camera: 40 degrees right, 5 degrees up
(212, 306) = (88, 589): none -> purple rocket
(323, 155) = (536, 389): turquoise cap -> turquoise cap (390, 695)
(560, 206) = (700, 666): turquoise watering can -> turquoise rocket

- **Task to carry out**: Each line of the data must come back exactly as written.

- **Solution to this task**:
camera: 40 degrees right, 5 degrees up
(212, 306) = (88, 589): none -> purple rocket
(323, 155) = (536, 389): turquoise cap -> turquoise cap (390, 695)
(560, 206) = (700, 666): turquoise watering can -> turquoise rocket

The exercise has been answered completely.